Modification records:
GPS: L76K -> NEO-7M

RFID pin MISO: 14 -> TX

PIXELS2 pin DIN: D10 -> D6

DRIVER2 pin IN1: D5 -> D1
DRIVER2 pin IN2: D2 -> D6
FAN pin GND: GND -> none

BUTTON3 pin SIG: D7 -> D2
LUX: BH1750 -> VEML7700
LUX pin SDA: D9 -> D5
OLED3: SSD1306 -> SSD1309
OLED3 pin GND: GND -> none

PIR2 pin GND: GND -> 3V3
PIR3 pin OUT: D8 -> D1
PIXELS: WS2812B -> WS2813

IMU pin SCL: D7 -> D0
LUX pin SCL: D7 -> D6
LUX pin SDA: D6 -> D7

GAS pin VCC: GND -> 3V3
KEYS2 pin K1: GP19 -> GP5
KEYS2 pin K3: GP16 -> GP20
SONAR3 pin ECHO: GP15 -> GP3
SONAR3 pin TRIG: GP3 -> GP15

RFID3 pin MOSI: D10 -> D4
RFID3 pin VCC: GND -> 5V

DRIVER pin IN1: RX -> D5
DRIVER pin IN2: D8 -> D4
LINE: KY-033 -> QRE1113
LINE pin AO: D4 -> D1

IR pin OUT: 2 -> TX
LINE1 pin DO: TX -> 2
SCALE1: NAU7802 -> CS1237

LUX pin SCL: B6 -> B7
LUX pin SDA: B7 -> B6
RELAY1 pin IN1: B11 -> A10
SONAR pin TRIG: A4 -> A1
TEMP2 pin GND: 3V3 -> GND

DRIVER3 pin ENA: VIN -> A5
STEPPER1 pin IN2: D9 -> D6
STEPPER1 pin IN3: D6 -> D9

PROBLEM DESCRIPTION:
This exercise calls for the line containing "LINE pin AO: D4 -> D1" and each line after it in the records, copied exactly.

ANSWER FOR THIS EXERCISE:
LINE pin AO: D4 -> D1

IR pin OUT: 2 -> TX
LINE1 pin DO: TX -> 2
SCALE1: NAU7802 -> CS1237

LUX pin SCL: B6 -> B7
LUX pin SDA: B7 -> B6
RELAY1 pin IN1: B11 -> A10
SONAR pin TRIG: A4 -> A1
TEMP2 pin GND: 3V3 -> GND

DRIVER3 pin ENA: VIN -> A5
STEPPER1 pin IN2: D9 -> D6
STEPPER1 pin IN3: D6 -> D9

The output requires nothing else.